# Exercise aim
Say how many lines in the records contain "grey". The reply must consist of the number alone.

# Records supplied
────

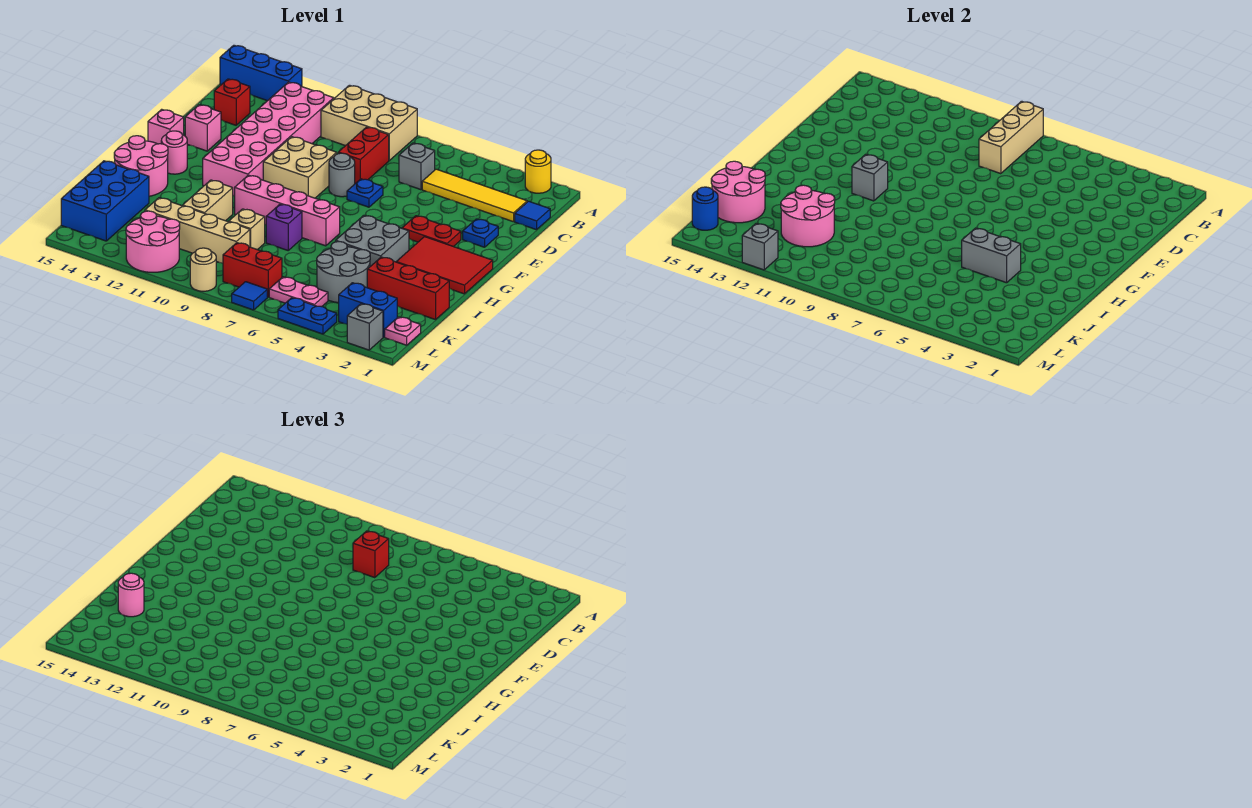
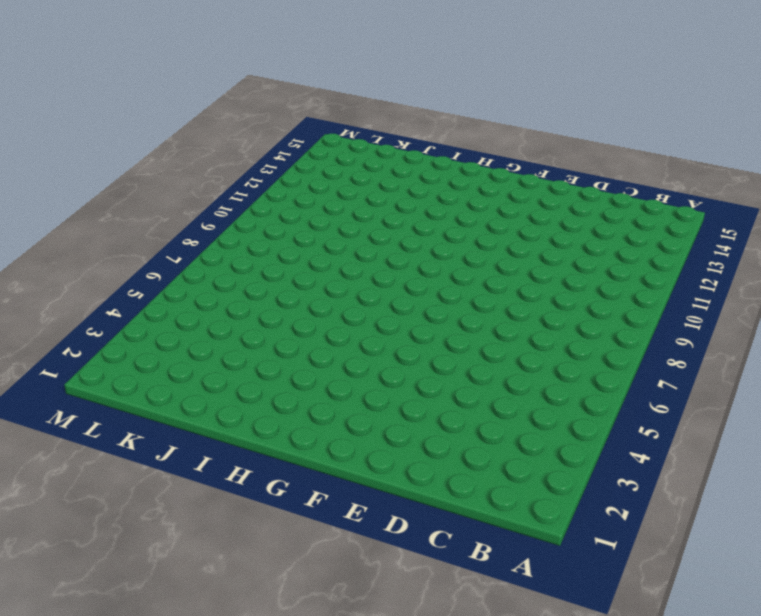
none -> yellow round brick A2 level 1
none -> tan brick A8:B10 level 1
none -> blue brick A13:A15 level 1
none -> pink brick B11:G12 level 1

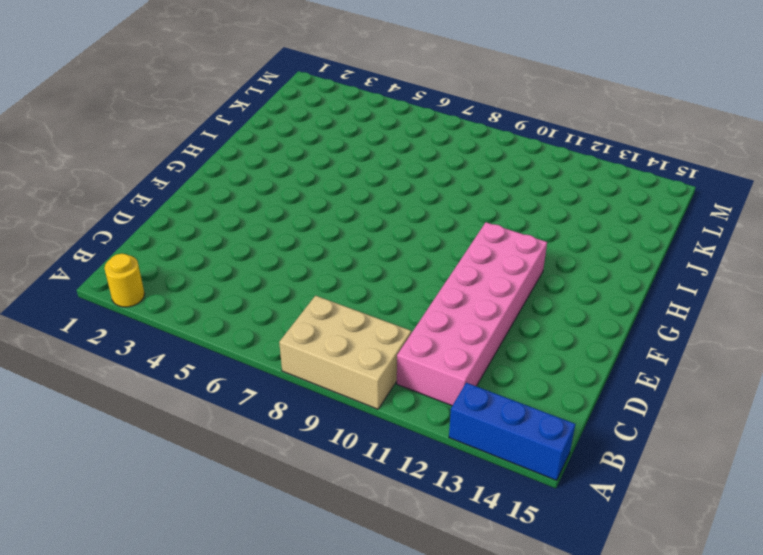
none -> blue tile C1 level 1
none -> yellow tile C2:C5 level 1
none -> grey brick C6 level 1
none -> red brick C8:D8 level 1

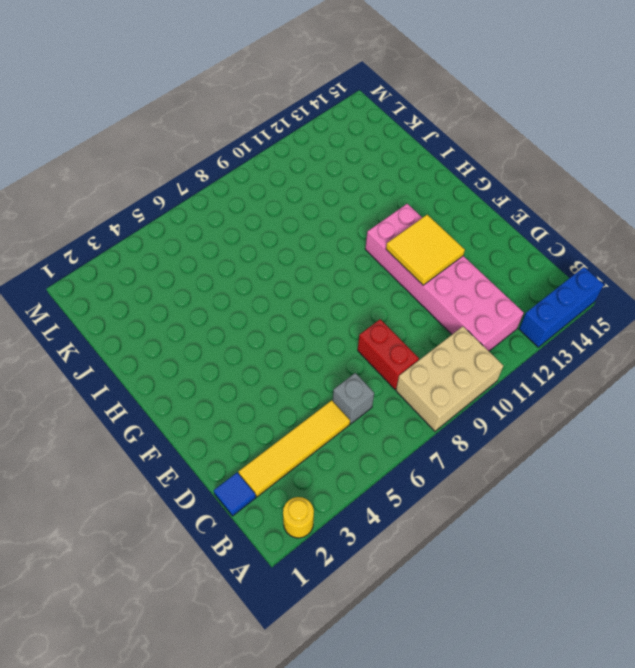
yellow tile E11:F12 level 2 -> none
none -> red brick C14 level 1
none -> blue plate E2 level 1
none -> blue plate E7 level 1
none -> grey round brick E8 level 1

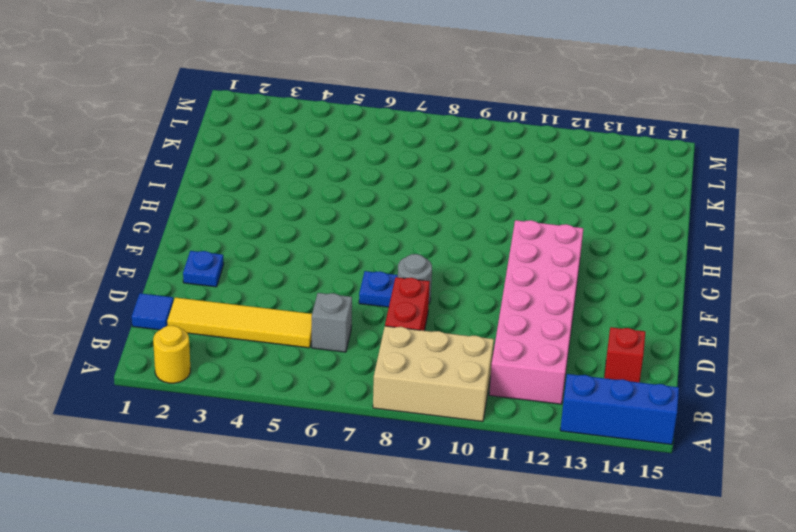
none -> tan brick E9:F10 level 1
none -> pink brick E14 level 1
none -> red plate F3:F4 level 1
none -> pink brick F15 level 1

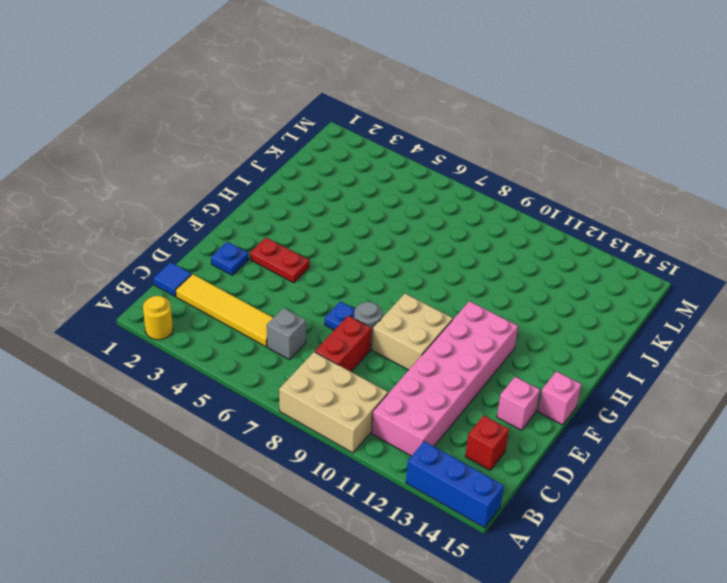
none -> red tile G1:H3 level 1
none -> pink round brick G14 level 1
none -> grey brick H4:I5 level 1
none -> pink brick H7:H10 level 1

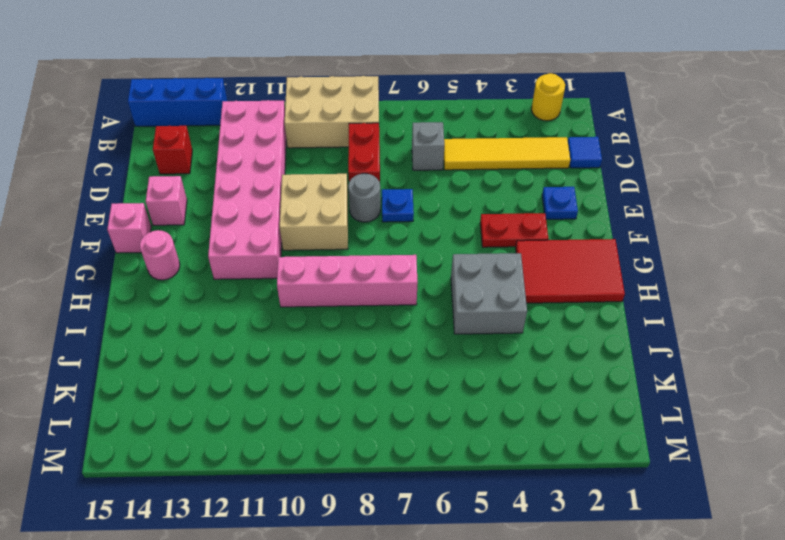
none -> pink round brick H14:I15 level 1
none -> purple brick I8 level 1
none -> tan brick I11:J11 level 1
none -> red brick J1:J3 level 1

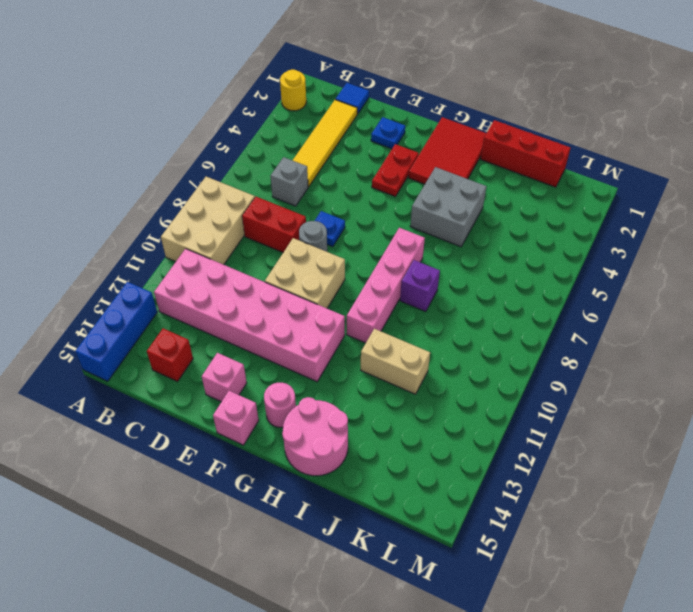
red brick I1:K1 level 1 -> red brick J1:J3 level 1
none -> grey round brick J4:K5 level 1
none -> tan brick J9 level 1
none -> blue brick J14:L15 level 1
none -> tan brick K9:K12 level 1

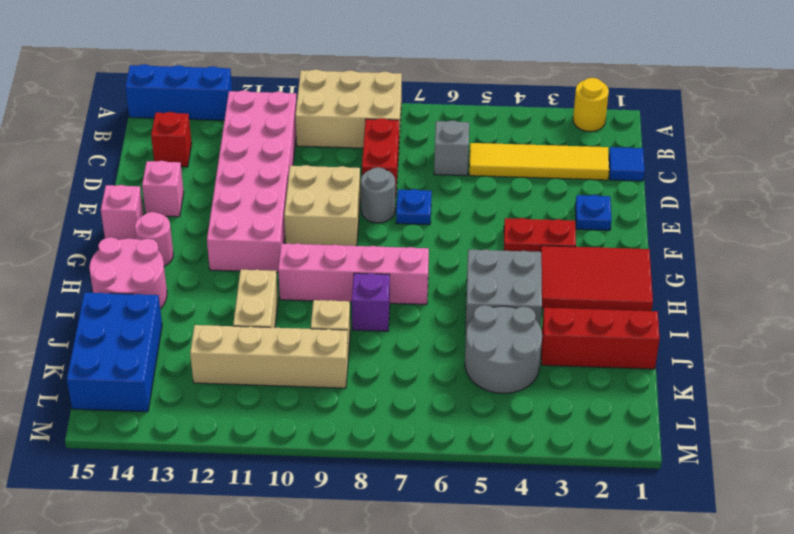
none -> pink plate L1 level 1
none -> blue brick L2:L3 level 1
none -> pink plate L5:L6 level 1
none -> red brick L7:L8 level 1

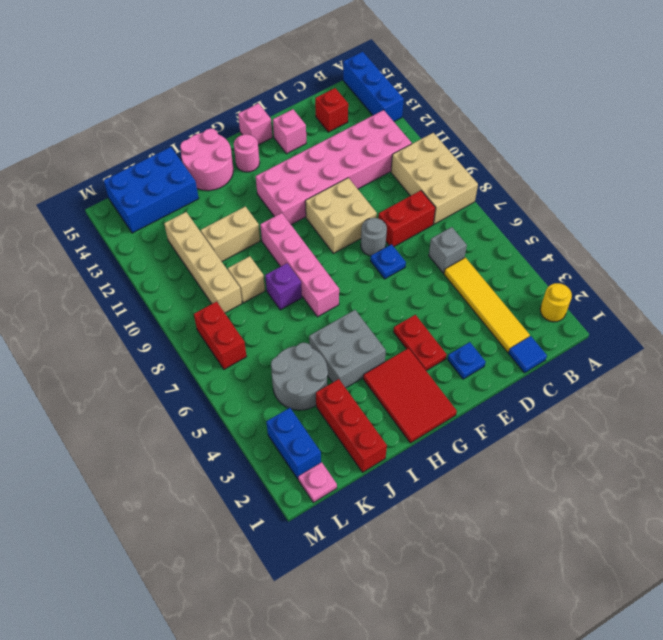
none -> pink plate L5:L6 level 1
none -> pink round brick L11:M12 level 1
none -> grey brick M2 level 1
none -> blue plate M4:M5 level 1

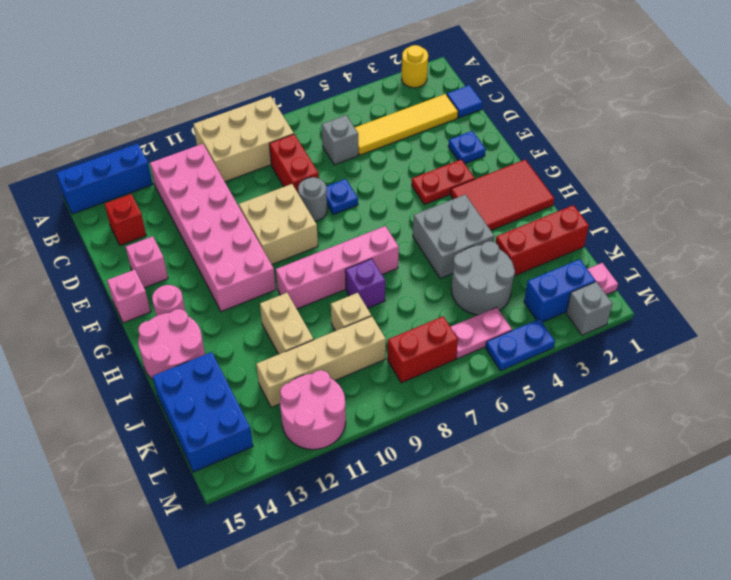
none -> blue tile M7 level 1
none -> tan round brick M9 level 1
none -> tan brick A8:C8 level 2
none -> grey brick G11 level 2

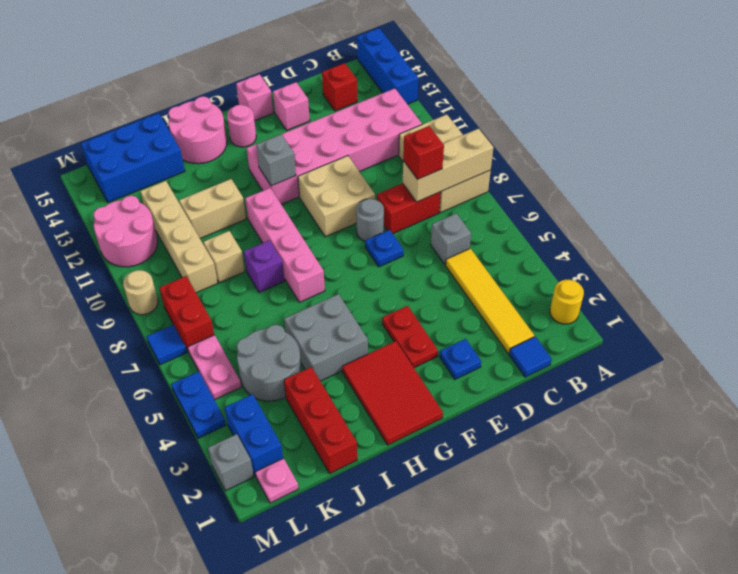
none -> grey brick I4:I5 level 2
none -> pink round brick J11:K12 level 2
none -> pink round brick J14:K15 level 2
none -> blue round brick L15 level 2

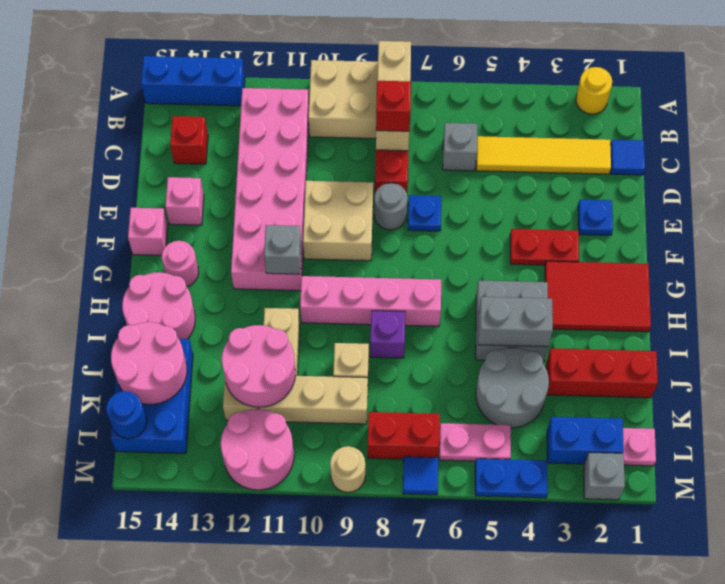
none -> grey brick M12 level 2
none -> pink round brick J14 level 3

────

# Written response
8